* Task description *
Return the data below in full and exactly, except that the pictures are dropped.

*** Opening of Exercise inputs ***

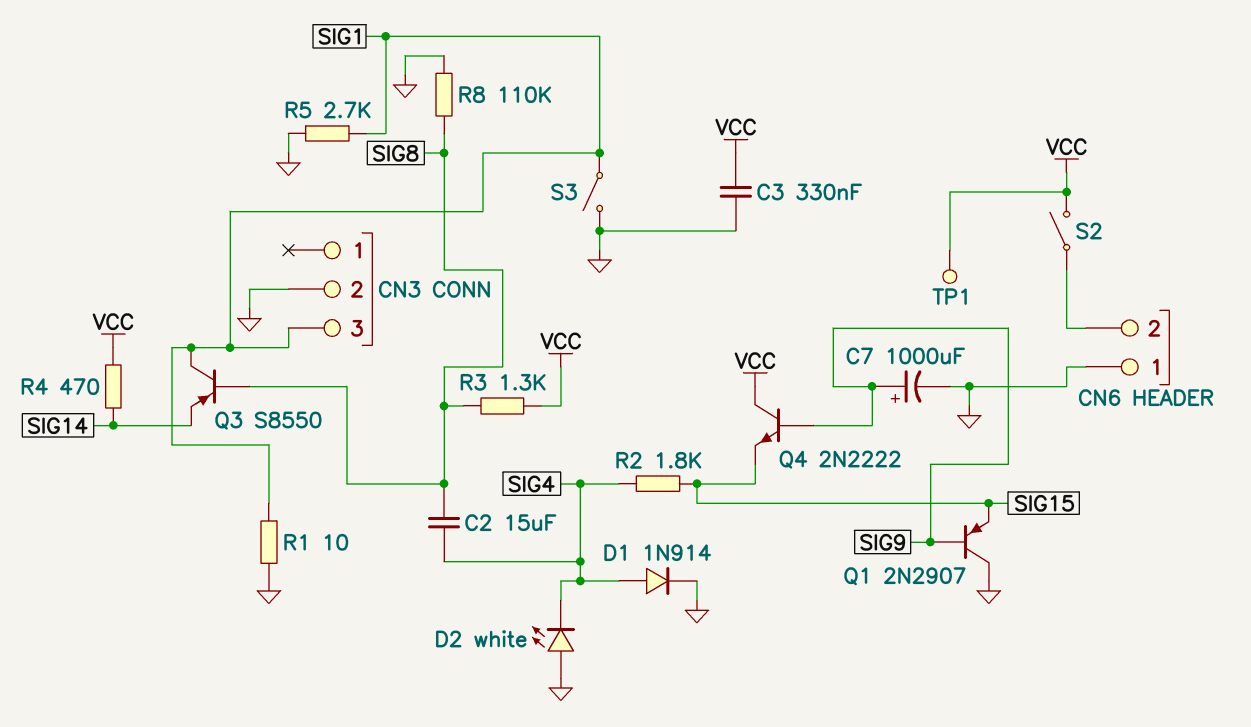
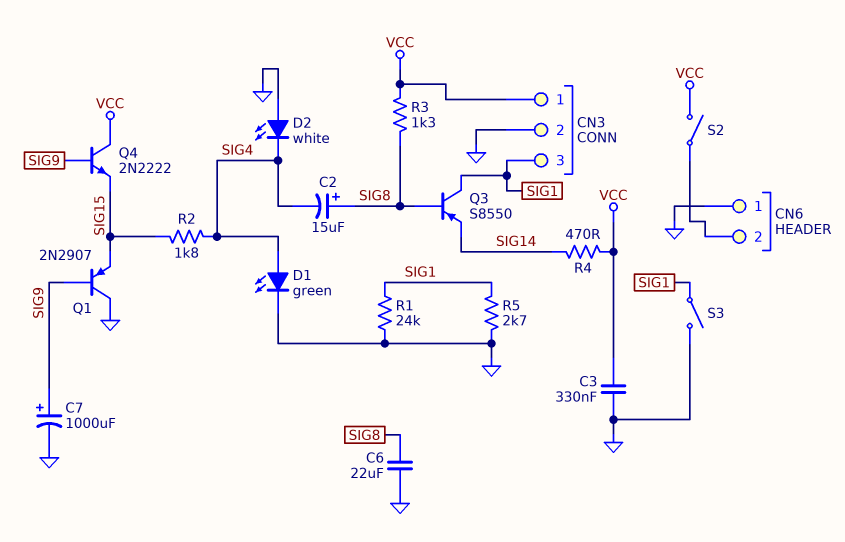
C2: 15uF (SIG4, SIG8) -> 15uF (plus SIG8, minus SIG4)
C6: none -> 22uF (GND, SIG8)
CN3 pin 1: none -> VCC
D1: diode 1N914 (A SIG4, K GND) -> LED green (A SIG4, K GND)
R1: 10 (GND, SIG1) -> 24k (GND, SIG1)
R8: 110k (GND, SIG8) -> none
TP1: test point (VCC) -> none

*** Close of Exercise inputs ***

* Written answer *
C2: 15uF (SIG4, SIG8) -> 15uF (plus SIG8, minus SIG4)
C6: none -> 22uF (GND, SIG8)
CN3 pin 1: none -> VCC
D1: diode 1N914 (A SIG4, K GND) -> LED green (A SIG4, K GND)
R1: 10 (GND, SIG1) -> 24k (GND, SIG1)
R8: 110k (GND, SIG8) -> none
TP1: test point (VCC) -> none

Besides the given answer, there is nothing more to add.